- Opening Delimiter -
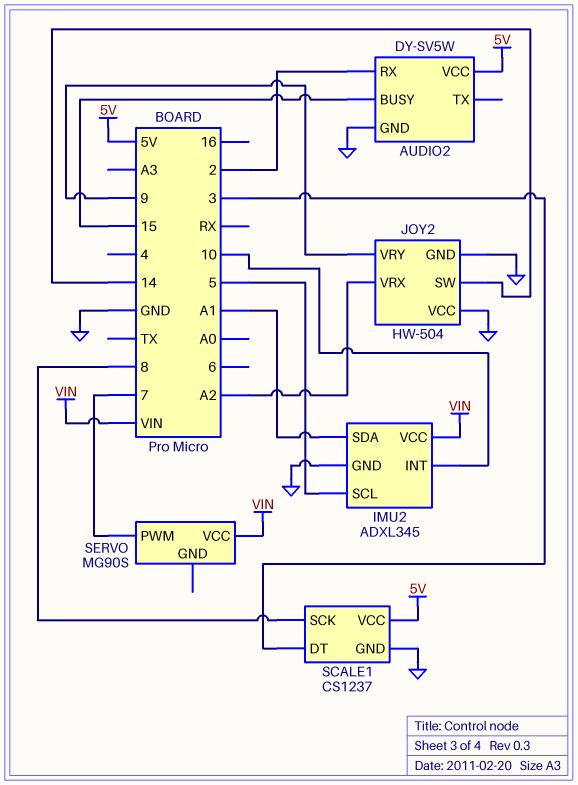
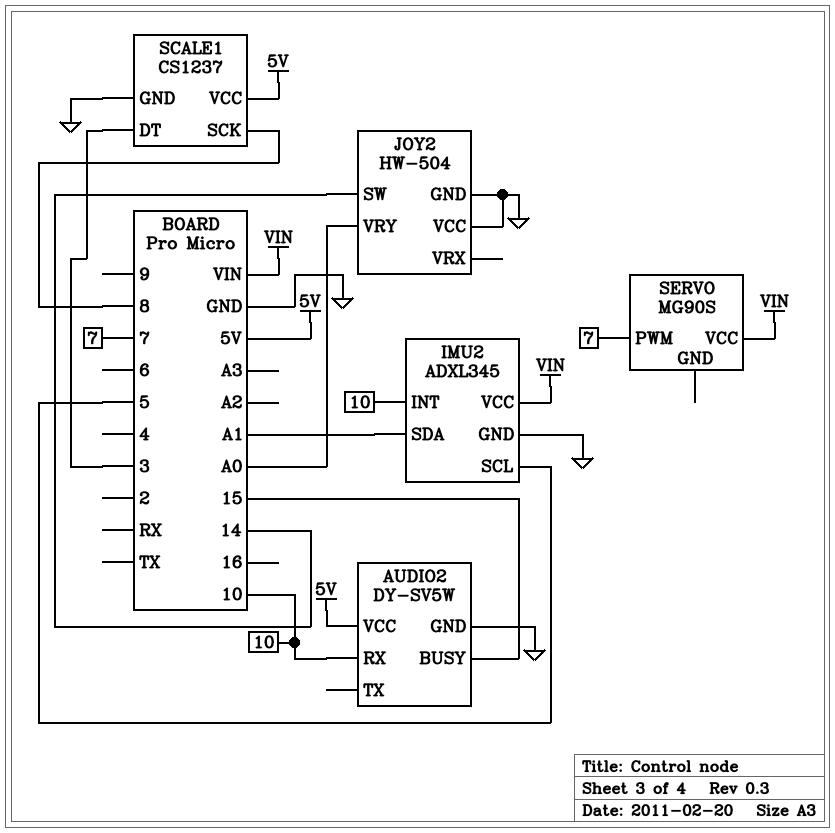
AUDIO2 pin RX: 2 -> 10
JOY2 pin VRX: A2 -> none
JOY2 pin VRY: 9 -> A0

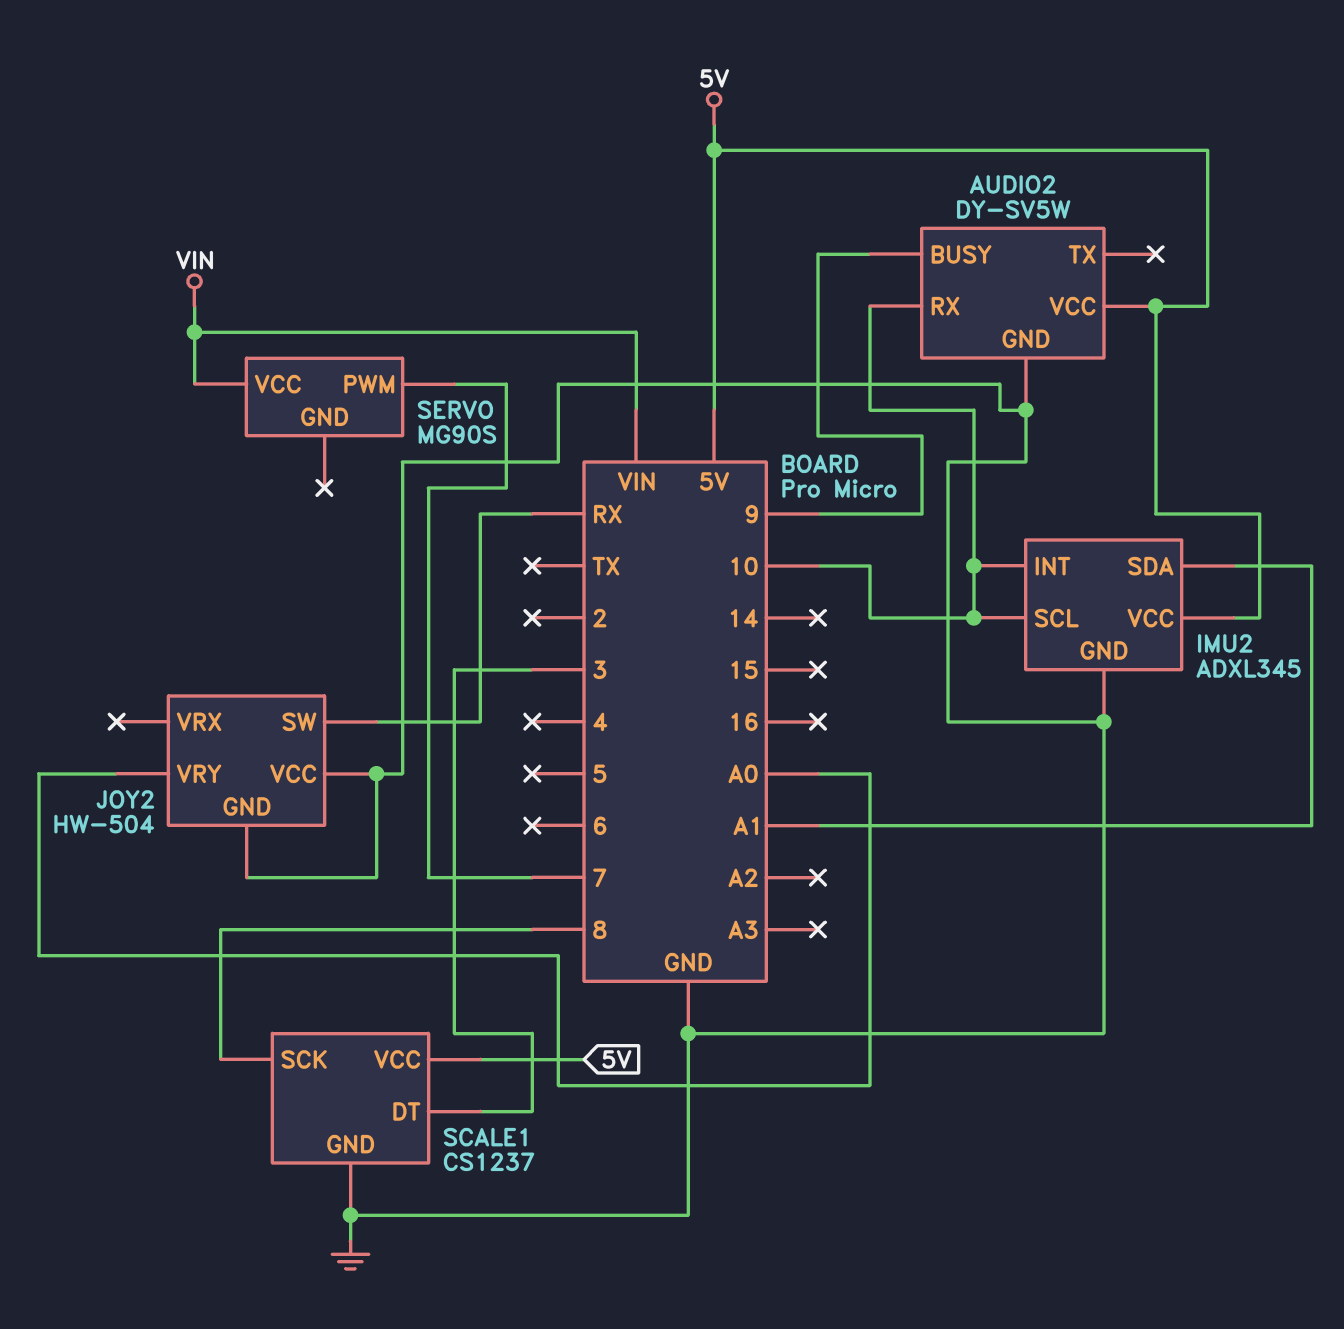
AUDIO2 pin BUSY: 15 -> 9
IMU2 pin SCL: 5 -> 10
IMU2 pin VCC: VIN -> 5V
JOY2 pin SW: 14 -> RX

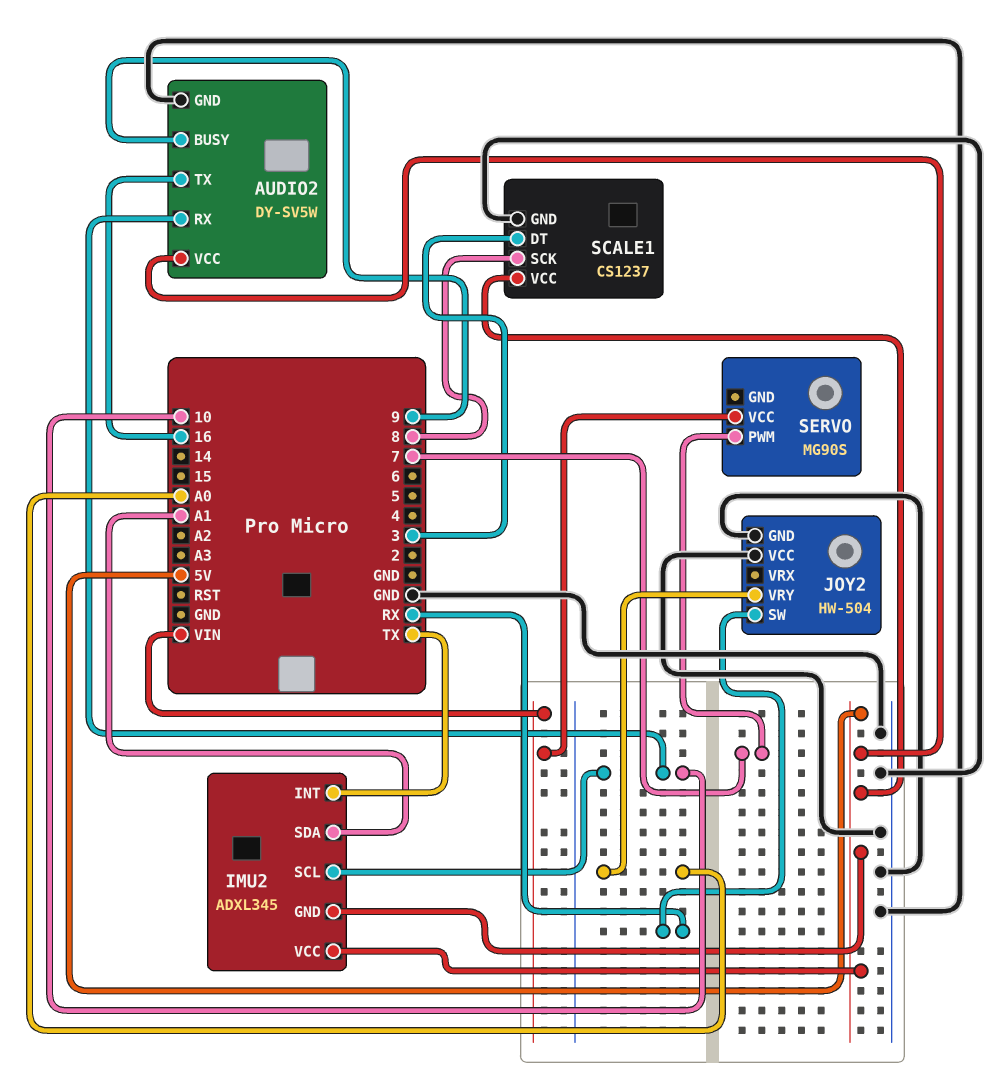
AUDIO2 pin TX: none -> 16
IMU2 pin GND: GND -> 5V
IMU2 pin INT: 10 -> TX

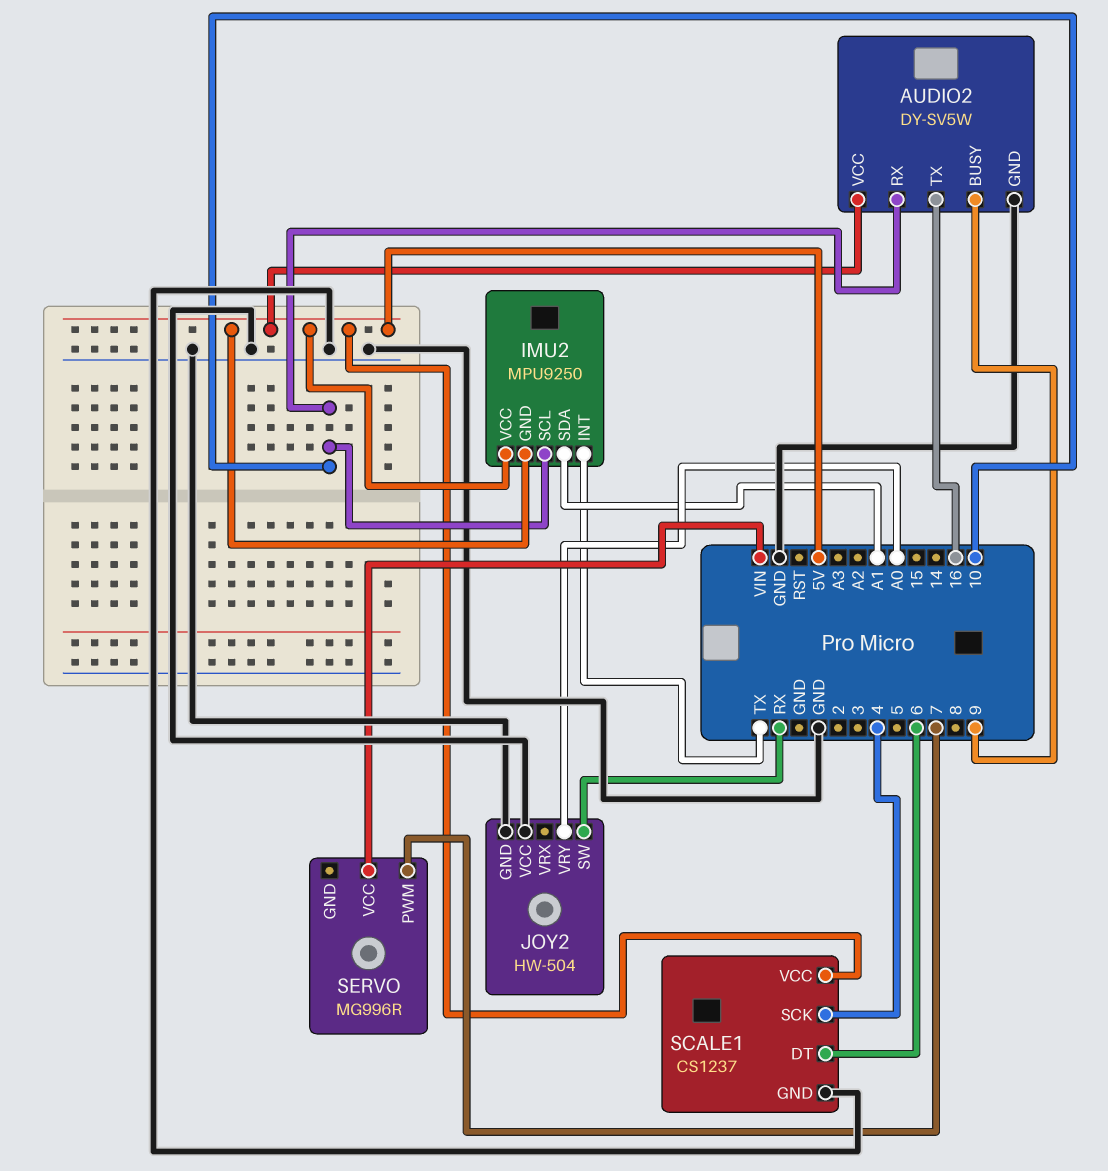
IMU2: ADXL345 -> MPU9250
SCALE1 pin DT: 3 -> 6
SCALE1 pin SCK: 8 -> 4
SERVO: MG90S -> MG996R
- Closing Delimiter -
▸ YOUR GOAL
Lines holding the word "none" are the answer; copy every one from the records above.

▸ RESULT
JOY2 pin VRX: A2 -> none
AUDIO2 pin TX: none -> 16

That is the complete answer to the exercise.